▸ **DATA SUPPLIED**:

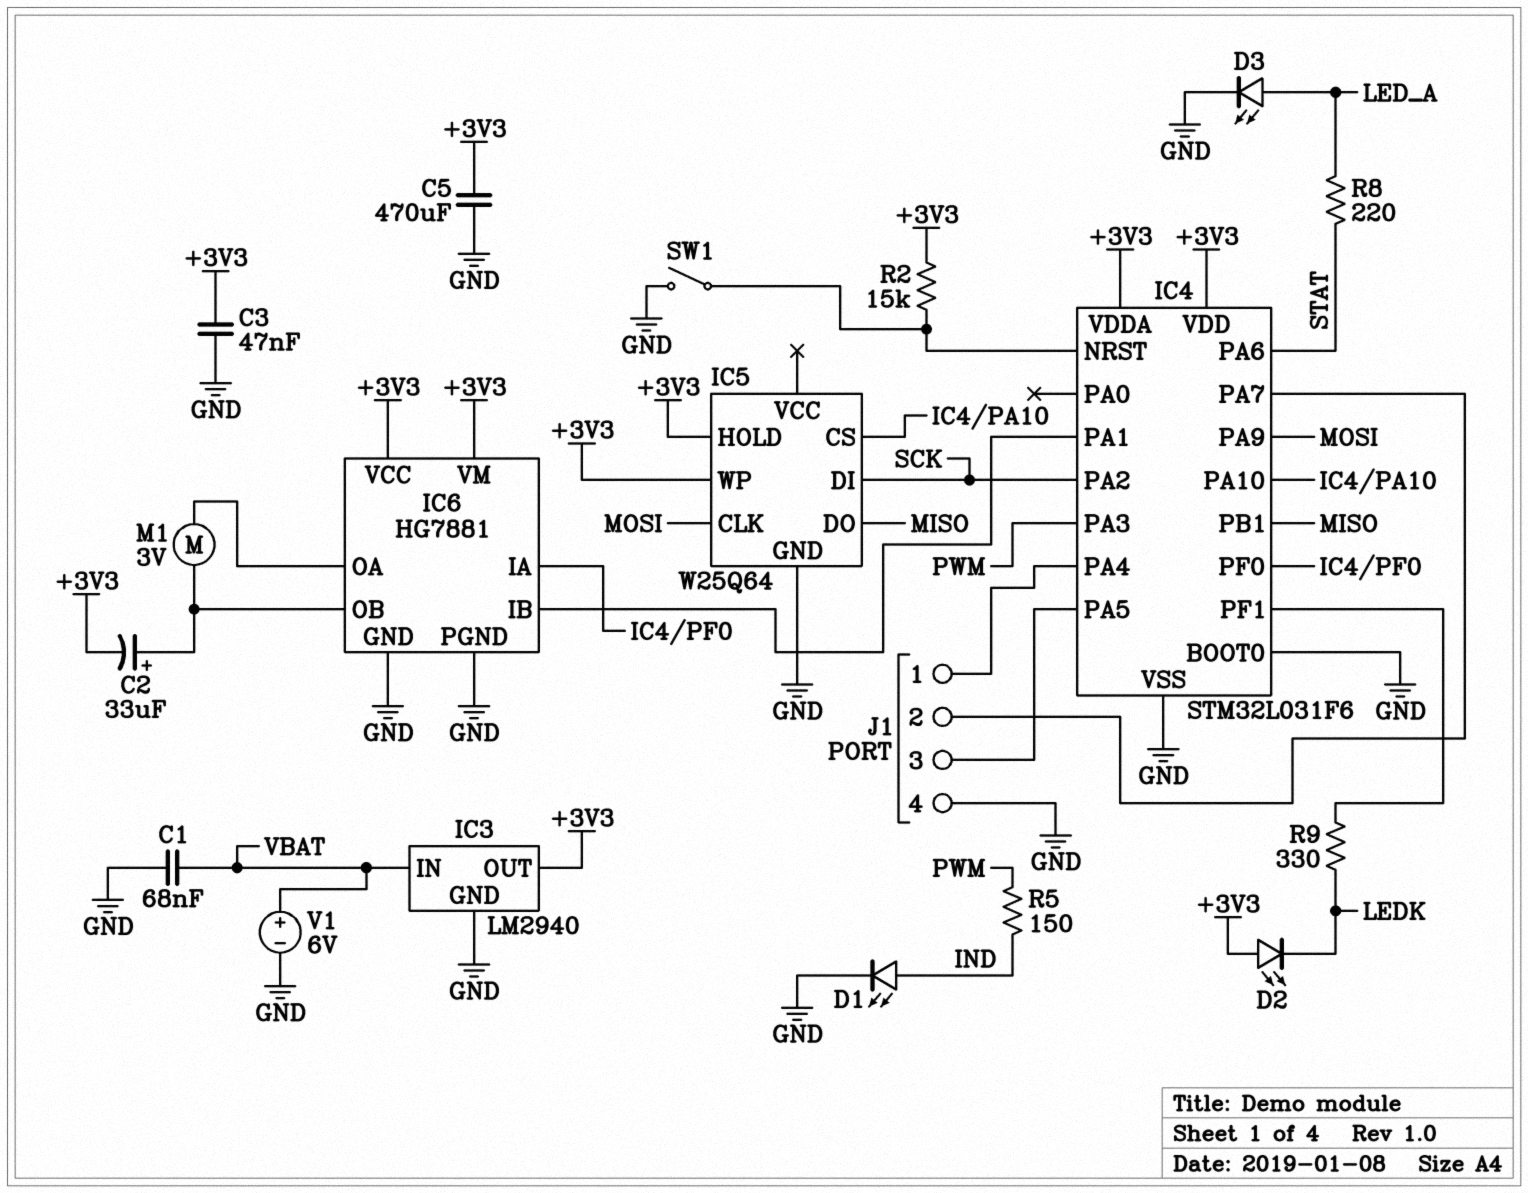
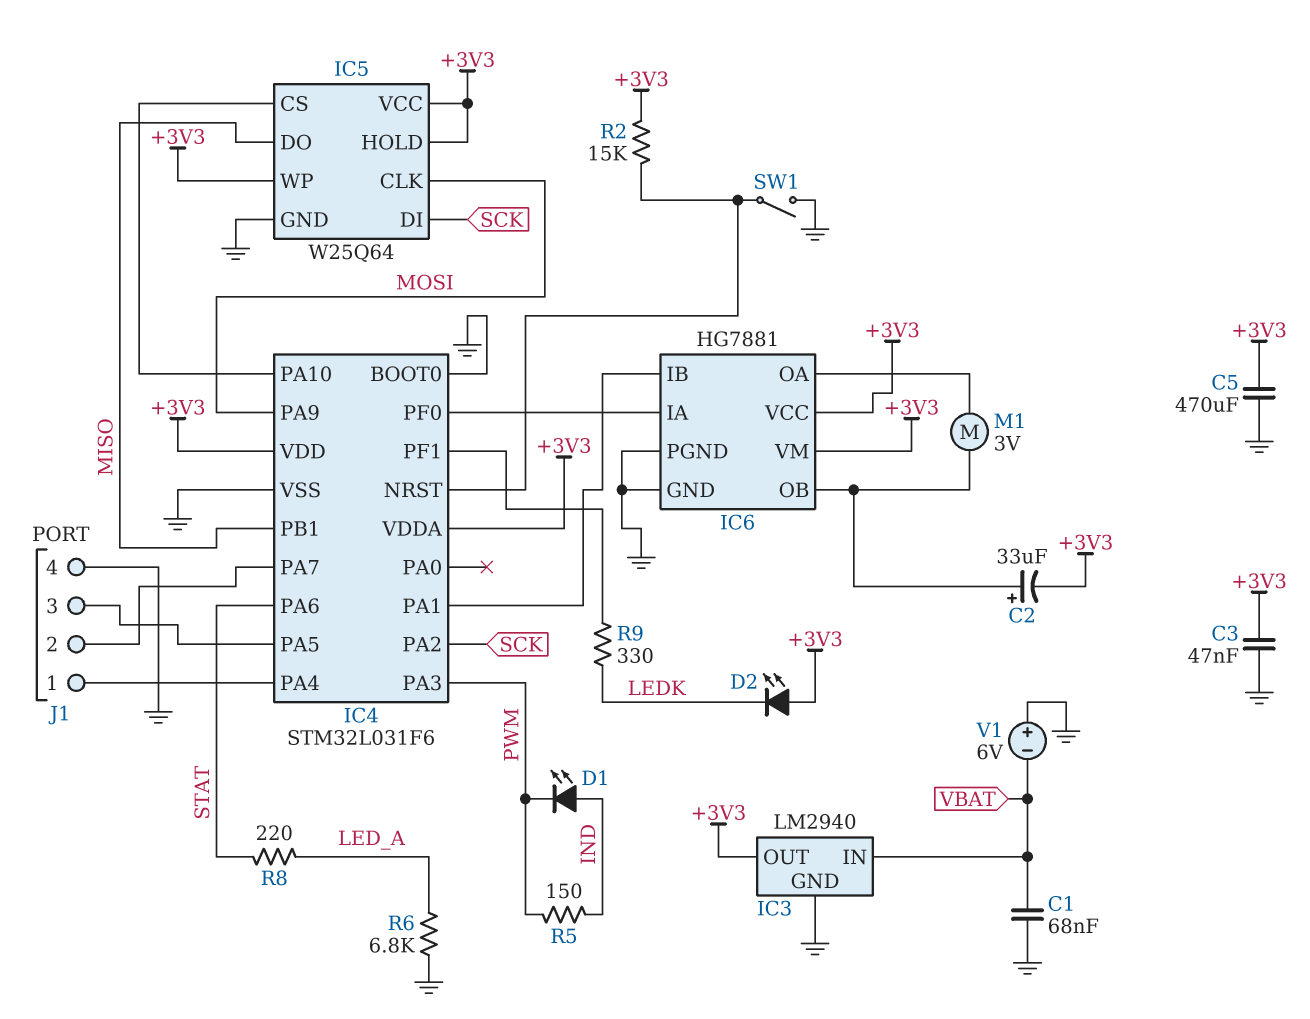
D1: LED (A IND, K GND) -> LED (A IND, K PWM)
D3: LED (A LED_A, K GND) -> none
IC5 pin VCC: none -> +3V3
R6: none -> 6.8k (GND, LED_A)
V1: 6V (plus VBAT, minus GND) -> 6V (plus GND, minus VBAT)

▸ **TASK TO CARRY OUT**:
Lines from the one with "IC5 pin VCC: none -> +3V3" through the end of the data: set these down exactly, including both ends and nothing more.

▸ **SOLUTION**:
IC5 pin VCC: none -> +3V3
R6: none -> 6.8k (GND, LED_A)
V1: 6V (plus VBAT, minus GND) -> 6V (plus GND, minus VBAT)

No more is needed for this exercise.